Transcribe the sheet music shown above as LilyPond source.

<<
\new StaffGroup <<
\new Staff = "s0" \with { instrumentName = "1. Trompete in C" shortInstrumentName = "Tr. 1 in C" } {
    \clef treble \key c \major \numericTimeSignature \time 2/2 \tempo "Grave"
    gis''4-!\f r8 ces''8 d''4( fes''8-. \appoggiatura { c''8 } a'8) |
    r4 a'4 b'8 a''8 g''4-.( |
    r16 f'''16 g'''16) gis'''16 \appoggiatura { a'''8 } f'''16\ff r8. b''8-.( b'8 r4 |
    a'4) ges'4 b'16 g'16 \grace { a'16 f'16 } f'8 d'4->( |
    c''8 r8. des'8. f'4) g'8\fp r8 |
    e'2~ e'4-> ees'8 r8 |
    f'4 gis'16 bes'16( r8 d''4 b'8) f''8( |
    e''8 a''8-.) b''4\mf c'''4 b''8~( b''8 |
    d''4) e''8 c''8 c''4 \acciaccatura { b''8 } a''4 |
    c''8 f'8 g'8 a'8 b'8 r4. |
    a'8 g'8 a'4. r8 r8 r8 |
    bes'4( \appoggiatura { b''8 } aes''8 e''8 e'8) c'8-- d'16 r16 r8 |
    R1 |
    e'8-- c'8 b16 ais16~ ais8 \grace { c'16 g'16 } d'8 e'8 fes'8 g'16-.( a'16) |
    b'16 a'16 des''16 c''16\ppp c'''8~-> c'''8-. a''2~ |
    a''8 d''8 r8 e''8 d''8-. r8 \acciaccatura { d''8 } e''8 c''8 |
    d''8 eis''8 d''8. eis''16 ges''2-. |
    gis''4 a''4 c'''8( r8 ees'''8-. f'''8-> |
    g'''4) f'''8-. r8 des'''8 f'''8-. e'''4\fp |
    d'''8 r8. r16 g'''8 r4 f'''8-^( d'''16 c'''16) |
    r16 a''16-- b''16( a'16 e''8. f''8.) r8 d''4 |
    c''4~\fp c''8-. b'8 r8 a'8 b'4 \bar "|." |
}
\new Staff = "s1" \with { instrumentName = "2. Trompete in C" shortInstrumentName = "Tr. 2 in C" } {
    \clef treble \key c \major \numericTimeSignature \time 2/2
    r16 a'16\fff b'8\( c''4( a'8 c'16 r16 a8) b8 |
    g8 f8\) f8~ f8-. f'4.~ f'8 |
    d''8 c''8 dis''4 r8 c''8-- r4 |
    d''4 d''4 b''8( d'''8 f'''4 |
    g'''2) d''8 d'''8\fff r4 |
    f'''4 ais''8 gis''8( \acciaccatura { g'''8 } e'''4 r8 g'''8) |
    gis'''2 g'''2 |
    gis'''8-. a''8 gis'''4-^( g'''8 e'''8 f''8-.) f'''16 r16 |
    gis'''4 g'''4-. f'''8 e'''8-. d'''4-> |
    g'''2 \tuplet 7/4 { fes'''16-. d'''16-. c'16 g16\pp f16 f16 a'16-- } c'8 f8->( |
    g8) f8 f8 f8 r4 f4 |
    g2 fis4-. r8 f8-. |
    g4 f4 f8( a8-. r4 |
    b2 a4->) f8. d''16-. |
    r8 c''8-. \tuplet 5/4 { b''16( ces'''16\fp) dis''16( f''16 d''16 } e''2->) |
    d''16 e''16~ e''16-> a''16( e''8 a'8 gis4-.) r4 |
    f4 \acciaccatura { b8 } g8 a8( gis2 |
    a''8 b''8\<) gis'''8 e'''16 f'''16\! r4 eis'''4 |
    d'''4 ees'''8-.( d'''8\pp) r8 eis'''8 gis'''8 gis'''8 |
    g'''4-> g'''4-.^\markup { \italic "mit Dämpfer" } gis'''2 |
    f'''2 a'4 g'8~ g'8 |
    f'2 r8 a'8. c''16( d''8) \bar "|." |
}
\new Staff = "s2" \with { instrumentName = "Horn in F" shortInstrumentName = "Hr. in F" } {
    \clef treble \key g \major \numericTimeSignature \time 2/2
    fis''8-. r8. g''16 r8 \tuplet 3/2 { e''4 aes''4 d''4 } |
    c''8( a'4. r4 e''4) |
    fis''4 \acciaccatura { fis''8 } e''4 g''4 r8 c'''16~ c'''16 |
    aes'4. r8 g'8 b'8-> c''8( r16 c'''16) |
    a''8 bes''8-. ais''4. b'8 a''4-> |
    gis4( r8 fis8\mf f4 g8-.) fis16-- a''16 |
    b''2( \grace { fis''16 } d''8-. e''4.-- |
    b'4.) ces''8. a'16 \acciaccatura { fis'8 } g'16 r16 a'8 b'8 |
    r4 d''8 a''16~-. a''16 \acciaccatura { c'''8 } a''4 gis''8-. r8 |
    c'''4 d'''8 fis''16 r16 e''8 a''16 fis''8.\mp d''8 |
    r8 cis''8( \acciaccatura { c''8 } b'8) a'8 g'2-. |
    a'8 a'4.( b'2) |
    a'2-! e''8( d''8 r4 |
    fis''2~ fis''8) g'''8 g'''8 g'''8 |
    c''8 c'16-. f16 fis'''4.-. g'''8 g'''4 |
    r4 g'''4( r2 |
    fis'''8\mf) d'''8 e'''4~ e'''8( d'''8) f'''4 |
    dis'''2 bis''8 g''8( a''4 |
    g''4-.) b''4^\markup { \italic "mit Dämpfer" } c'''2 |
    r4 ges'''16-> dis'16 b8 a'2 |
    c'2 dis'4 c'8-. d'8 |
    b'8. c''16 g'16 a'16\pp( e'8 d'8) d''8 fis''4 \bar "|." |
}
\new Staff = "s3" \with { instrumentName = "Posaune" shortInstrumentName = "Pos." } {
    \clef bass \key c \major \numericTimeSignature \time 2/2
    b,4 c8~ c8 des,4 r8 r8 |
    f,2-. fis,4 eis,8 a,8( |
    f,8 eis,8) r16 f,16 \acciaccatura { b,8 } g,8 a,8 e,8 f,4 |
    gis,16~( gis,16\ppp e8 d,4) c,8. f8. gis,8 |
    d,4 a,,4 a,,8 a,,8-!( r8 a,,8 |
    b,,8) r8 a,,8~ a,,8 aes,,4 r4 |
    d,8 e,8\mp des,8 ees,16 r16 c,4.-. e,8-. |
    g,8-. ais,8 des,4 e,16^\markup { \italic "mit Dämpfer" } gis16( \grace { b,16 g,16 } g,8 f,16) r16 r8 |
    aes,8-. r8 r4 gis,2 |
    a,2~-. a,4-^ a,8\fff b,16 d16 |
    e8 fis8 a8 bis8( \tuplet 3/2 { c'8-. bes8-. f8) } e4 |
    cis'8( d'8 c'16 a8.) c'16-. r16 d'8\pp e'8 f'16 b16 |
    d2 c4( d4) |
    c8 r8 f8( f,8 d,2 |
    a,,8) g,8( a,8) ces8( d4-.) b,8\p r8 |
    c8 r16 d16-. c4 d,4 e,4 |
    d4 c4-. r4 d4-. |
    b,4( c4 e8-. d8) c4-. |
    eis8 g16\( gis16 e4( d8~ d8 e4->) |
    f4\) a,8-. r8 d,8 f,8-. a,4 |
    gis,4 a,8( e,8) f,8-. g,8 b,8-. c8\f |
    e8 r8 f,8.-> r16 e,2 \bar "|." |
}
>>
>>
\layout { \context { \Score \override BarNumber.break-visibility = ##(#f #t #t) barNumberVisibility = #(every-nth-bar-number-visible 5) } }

---+---

| Stated goal |
Locate every line in the listing above that contains the string "with" and copy each of those lines. Case counts.

| Answer |
\new Staff = "s0" \with { instrumentName = "1. Trompete in C" shortInstrumentName = "Tr. 1 in C" } {
\new Staff = "s1" \with { instrumentName = "2. Trompete in C" shortInstrumentName = "Tr. 2 in C" } {
\new Staff = "s2" \with { instrumentName = "Horn in F" shortInstrumentName = "Hr. in F" } {
\new Staff = "s3" \with { instrumentName = "Posaune" shortInstrumentName = "Pos." } {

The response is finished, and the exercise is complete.